◆ **Your objective**
Set down every entry exactly as given. Pictures are to be left out.

◆ **Exercise material**
# # # # #
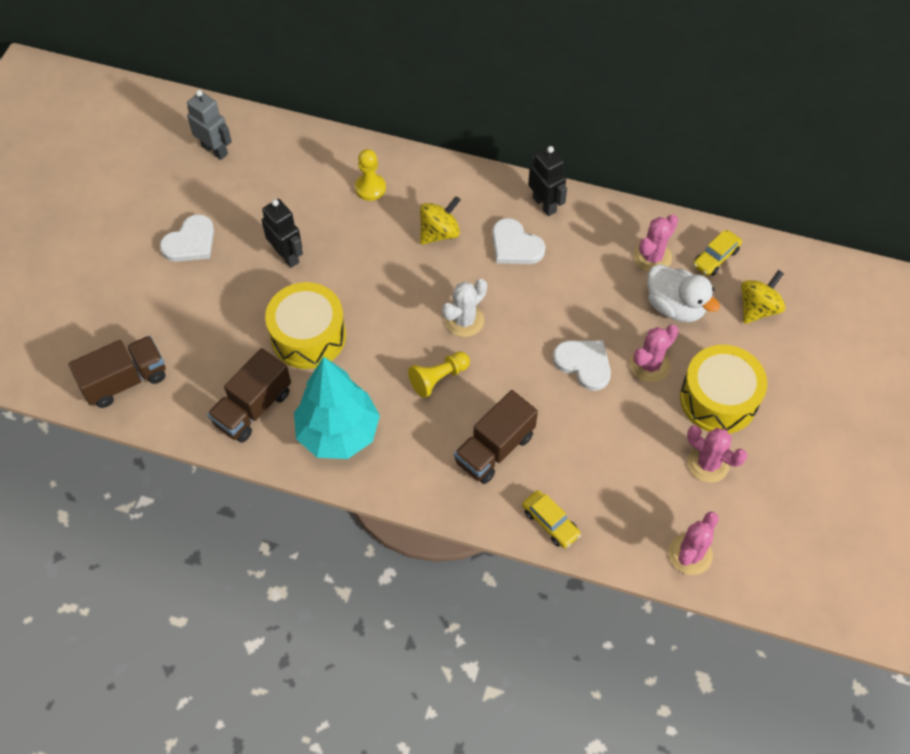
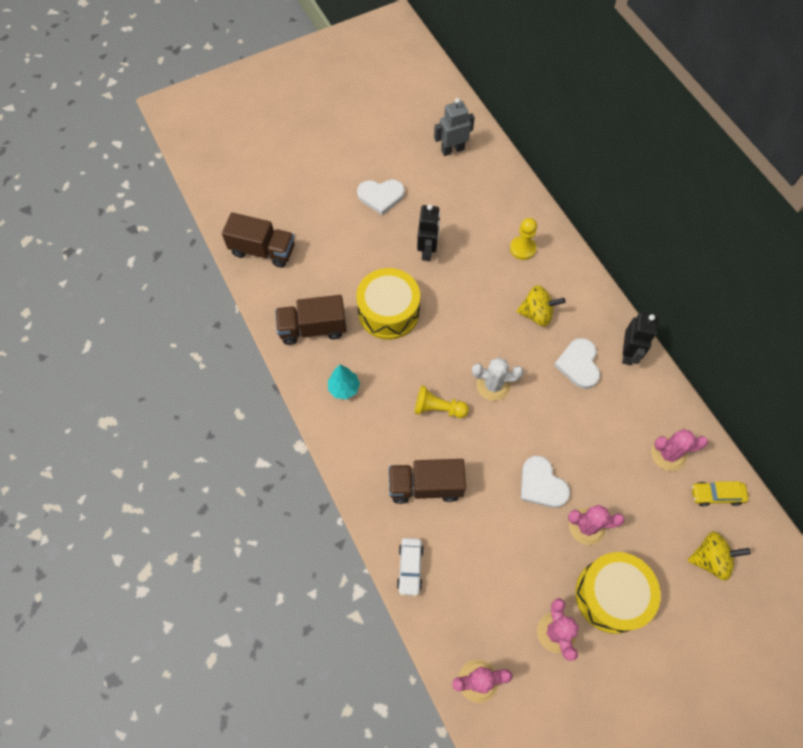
camera: 45 degrees right, 5 degrees up
(215, 150) = (452, 150): grey robot -> grey robot turned 105 degrees counterclockwise
(338, 433) = (344, 388): turquoise tree -> turquoise tree, size x0.46
(550, 522) = (410, 567): yellow car -> white car
(584, 364) = (541, 484): white heart -> white heart turned 150 degrees clockwise
(675, 306) = (648, 502): white duck -> none

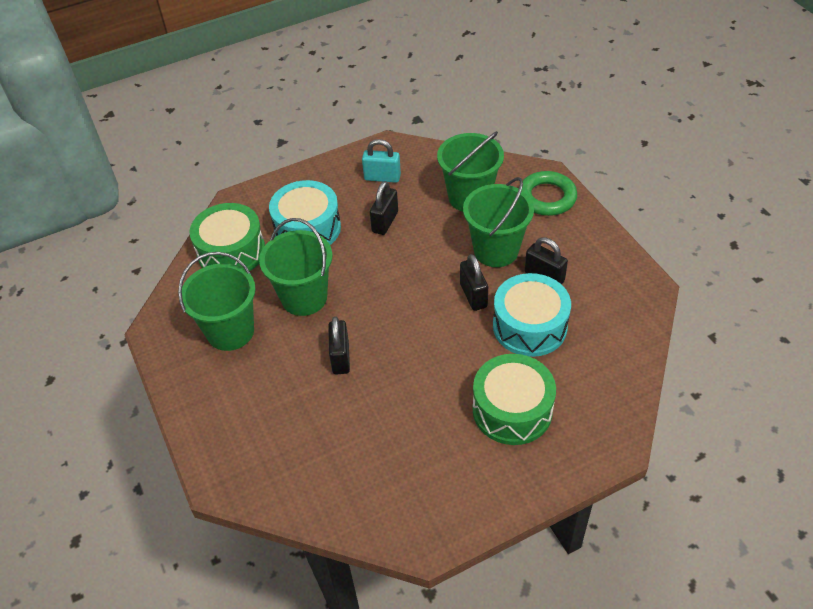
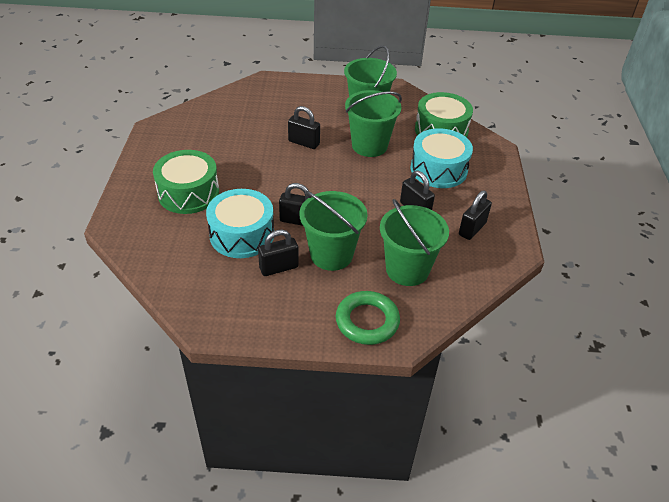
camera: 115 degrees right, 5 degrees down
(382, 177) = (472, 229): turquoise padlock -> black padlock

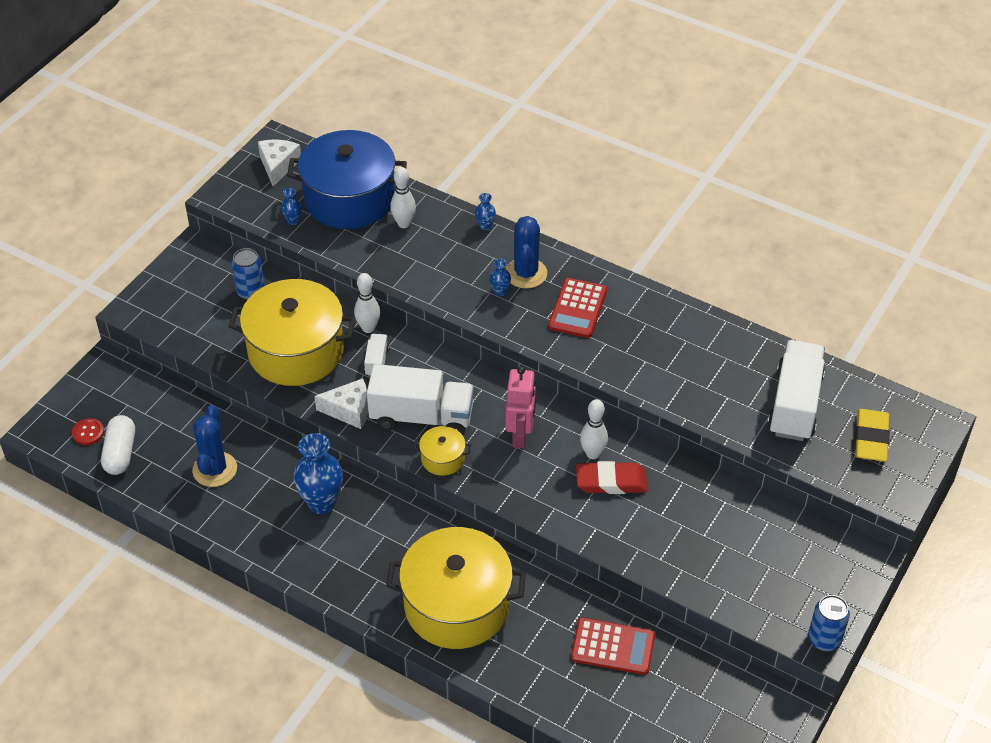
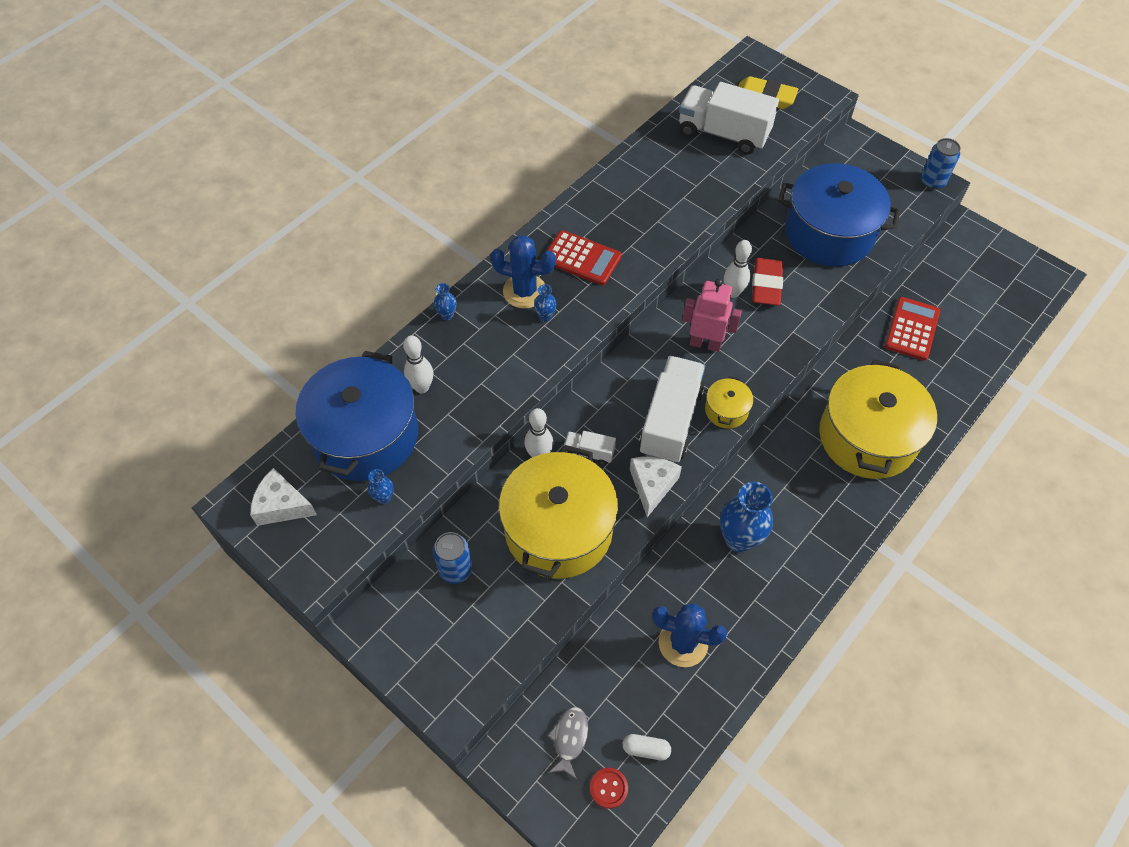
camera: 80 degrees left, 10 degrees up
(120, 453) = (646, 749): white capsule -> white capsule, size x0.61
(126, 403) = (569, 739): none -> grey fish
(703, 535) = (829, 233): none -> blue pot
# # # # #
◆ **Answer to the problem**
camera: 45 degrees right, 5 degrees up
(215, 150) = (452, 150): grey robot -> grey robot turned 105 degrees counterclockwise
(338, 433) = (344, 388): turquoise tree -> turquoise tree, size x0.46
(550, 522) = (410, 567): yellow car -> white car
(584, 364) = (541, 484): white heart -> white heart turned 150 degrees clockwise
(675, 306) = (648, 502): white duck -> none

camera: 115 degrees right, 5 degrees down
(382, 177) = (472, 229): turquoise padlock -> black padlock

camera: 80 degrees left, 10 degrees up
(120, 453) = (646, 749): white capsule -> white capsule, size x0.61
(126, 403) = (569, 739): none -> grey fish
(703, 535) = (829, 233): none -> blue pot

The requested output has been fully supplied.